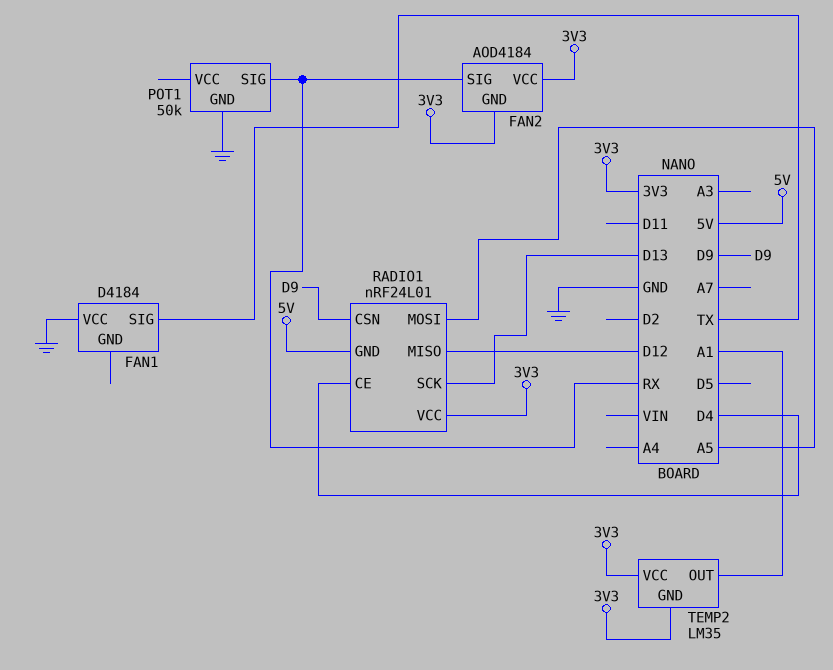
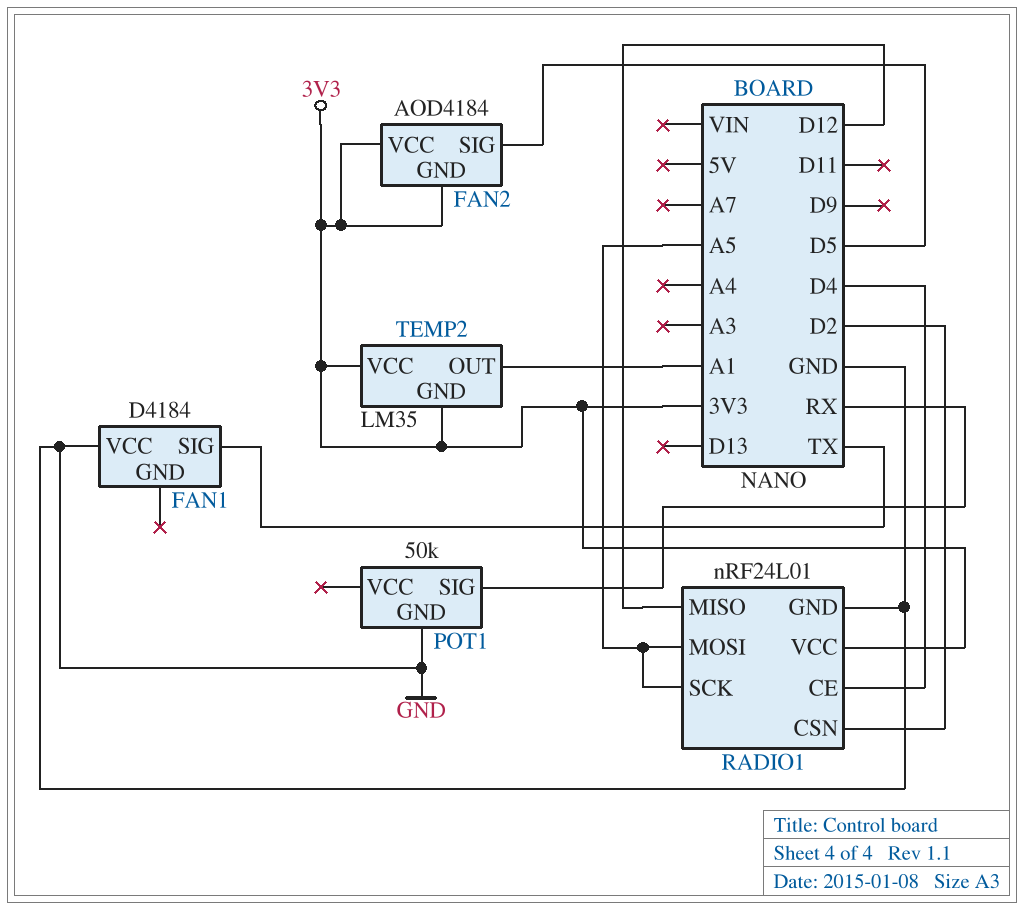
FAN2 pin SIG: RX -> D5
RADIO1 pin CSN: D9 -> D2
RADIO1 pin GND: 5V -> GND
RADIO1 pin SCK: D13 -> A5

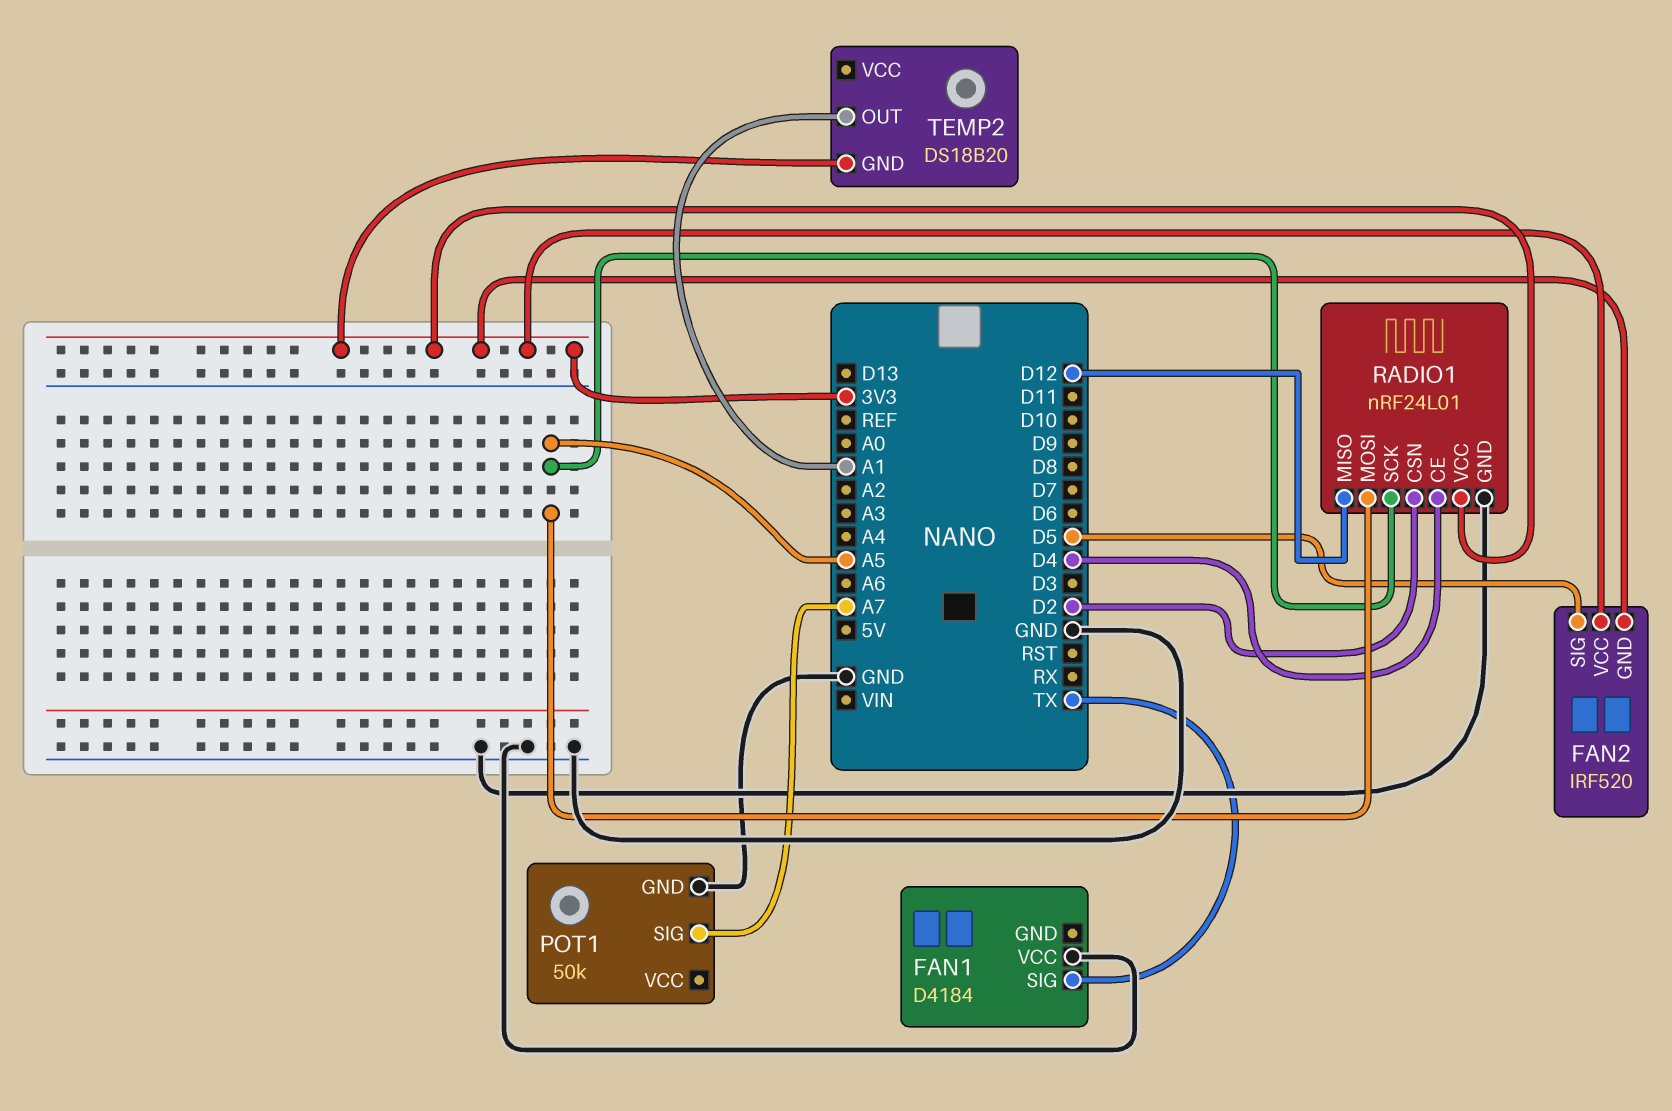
FAN2: AOD4184 -> IRF520
POT1 pin SIG: RX -> A7
TEMP2: LM35 -> DS18B20
TEMP2 pin VCC: 3V3 -> none

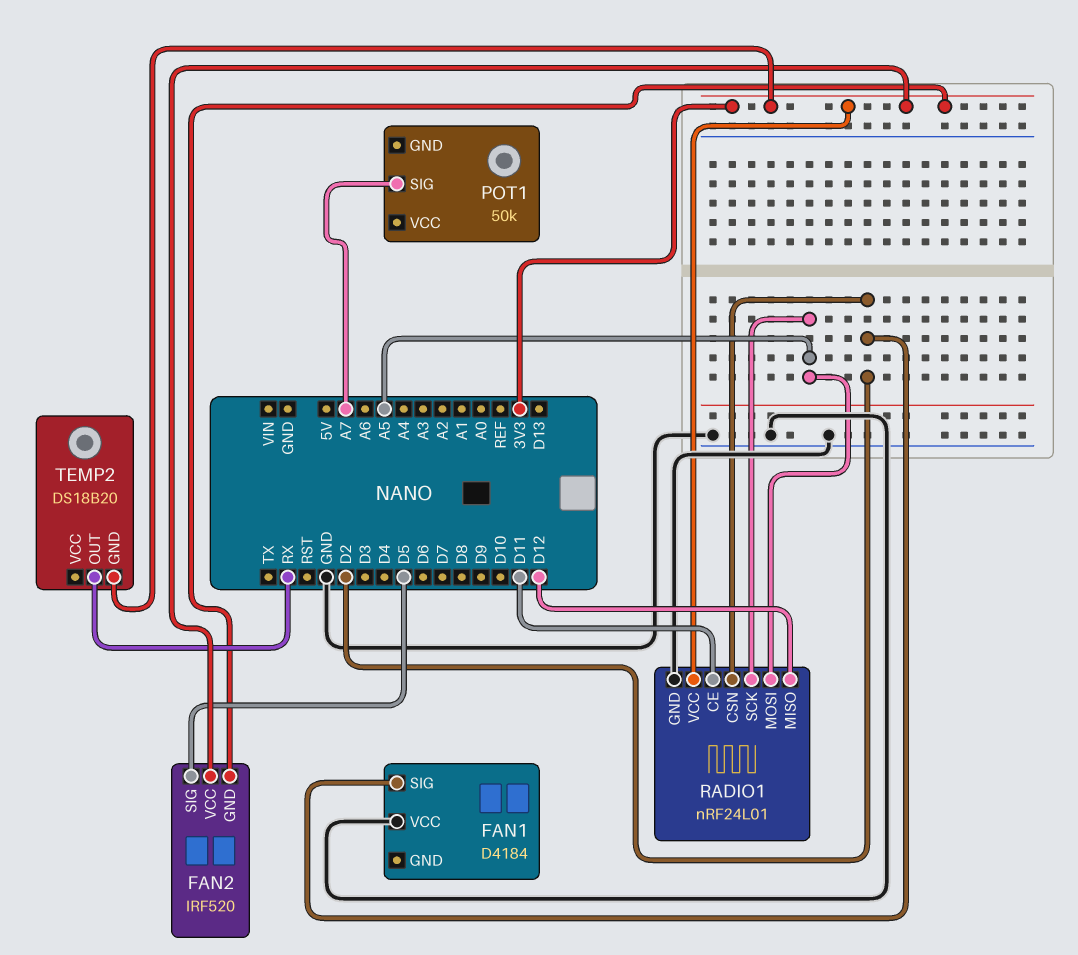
FAN1 pin SIG: TX -> D2
POT1 pin GND: GND -> none
RADIO1 pin CE: D4 -> D11
TEMP2 pin OUT: A1 -> RX

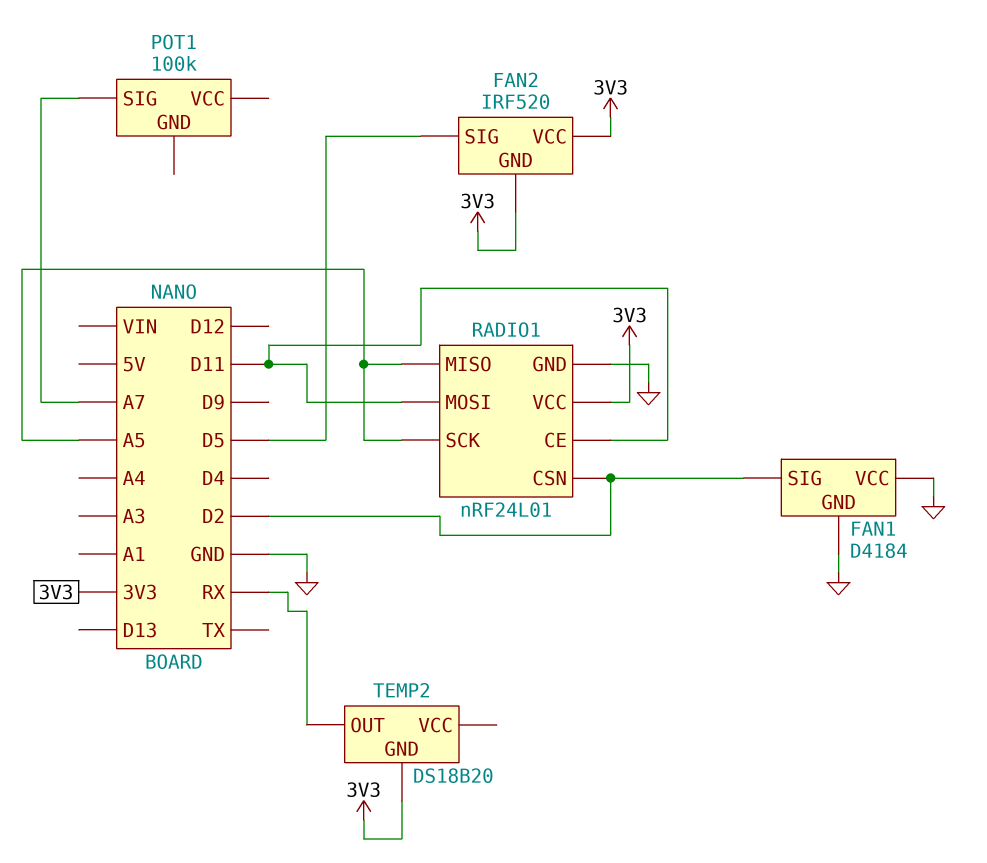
FAN1 pin GND: none -> GND
POT1: 50k -> 100k
RADIO1 pin MISO: D12 -> A5
RADIO1 pin MOSI: A5 -> D11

Task to carry out. Copy, from the material, each line that holds the string "none".

Response below.
TEMP2 pin VCC: 3V3 -> none
POT1 pin GND: GND -> none
FAN1 pin GND: none -> GND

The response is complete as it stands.